__Provided information__.
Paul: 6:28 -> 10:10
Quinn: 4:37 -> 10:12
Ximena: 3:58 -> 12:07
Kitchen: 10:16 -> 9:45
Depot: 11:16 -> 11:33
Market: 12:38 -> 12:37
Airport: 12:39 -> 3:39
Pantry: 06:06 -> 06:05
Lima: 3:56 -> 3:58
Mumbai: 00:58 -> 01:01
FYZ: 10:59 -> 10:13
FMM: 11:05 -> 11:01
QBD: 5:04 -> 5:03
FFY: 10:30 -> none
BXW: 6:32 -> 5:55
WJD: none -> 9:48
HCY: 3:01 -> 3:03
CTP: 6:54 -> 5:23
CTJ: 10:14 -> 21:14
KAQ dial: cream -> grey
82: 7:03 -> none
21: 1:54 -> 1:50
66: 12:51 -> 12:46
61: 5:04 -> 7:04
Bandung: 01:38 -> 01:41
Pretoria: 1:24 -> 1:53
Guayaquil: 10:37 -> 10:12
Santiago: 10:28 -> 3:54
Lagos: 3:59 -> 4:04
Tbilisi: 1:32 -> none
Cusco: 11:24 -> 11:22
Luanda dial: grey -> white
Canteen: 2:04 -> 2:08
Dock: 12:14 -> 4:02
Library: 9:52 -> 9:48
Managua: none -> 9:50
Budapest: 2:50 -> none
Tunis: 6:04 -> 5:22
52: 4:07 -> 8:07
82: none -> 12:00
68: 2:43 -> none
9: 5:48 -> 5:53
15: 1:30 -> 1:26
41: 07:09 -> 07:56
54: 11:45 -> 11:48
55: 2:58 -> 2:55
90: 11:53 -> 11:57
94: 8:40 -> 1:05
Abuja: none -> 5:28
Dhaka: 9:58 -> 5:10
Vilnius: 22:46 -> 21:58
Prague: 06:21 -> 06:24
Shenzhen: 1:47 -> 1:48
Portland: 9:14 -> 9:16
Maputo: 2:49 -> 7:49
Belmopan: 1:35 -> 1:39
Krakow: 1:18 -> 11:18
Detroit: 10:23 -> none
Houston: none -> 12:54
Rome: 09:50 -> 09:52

__The task__.
Can you print all of the records above, line for line, without changing anything?

__Expected answer__.
Paul: 6:28 -> 10:10
Quinn: 4:37 -> 10:12
Ximena: 3:58 -> 12:07
Kitchen: 10:16 -> 9:45
Depot: 11:16 -> 11:33
Market: 12:38 -> 12:37
Airport: 12:39 -> 3:39
Pantry: 06:06 -> 06:05
Lima: 3:56 -> 3:58
Mumbai: 00:58 -> 01:01
FYZ: 10:59 -> 10:13
FMM: 11:05 -> 11:01
QBD: 5:04 -> 5:03
FFY: 10:30 -> none
BXW: 6:32 -> 5:55
WJD: none -> 9:48
HCY: 3:01 -> 3:03
CTP: 6:54 -> 5:23
CTJ: 10:14 -> 21:14
KAQ dial: cream -> grey
82: 7:03 -> none
21: 1:54 -> 1:50
66: 12:51 -> 12:46
61: 5:04 -> 7:04
Bandung: 01:38 -> 01:41
Pretoria: 1:24 -> 1:53
Guayaquil: 10:37 -> 10:12
Santiago: 10:28 -> 3:54
Lagos: 3:59 -> 4:04
Tbilisi: 1:32 -> none
Cusco: 11:24 -> 11:22
Luanda dial: grey -> white
Canteen: 2:04 -> 2:08
Dock: 12:14 -> 4:02
Library: 9:52 -> 9:48
Managua: none -> 9:50
Budapest: 2:50 -> none
Tunis: 6:04 -> 5:22
52: 4:07 -> 8:07
82: none -> 12:00
68: 2:43 -> none
9: 5:48 -> 5:53
15: 1:30 -> 1:26
41: 07:09 -> 07:56
54: 11:45 -> 11:48
55: 2:58 -> 2:55
90: 11:53 -> 11:57
94: 8:40 -> 1:05
Abuja: none -> 5:28
Dhaka: 9:58 -> 5:10
Vilnius: 22:46 -> 21:58
Prague: 06:21 -> 06:24
Shenzhen: 1:47 -> 1:48
Portland: 9:14 -> 9:16
Maputo: 2:49 -> 7:49
Belmopan: 1:35 -> 1:39
Krakow: 1:18 -> 11:18
Detroit: 10:23 -> none
Houston: none -> 12:54
Rome: 09:50 -> 09:52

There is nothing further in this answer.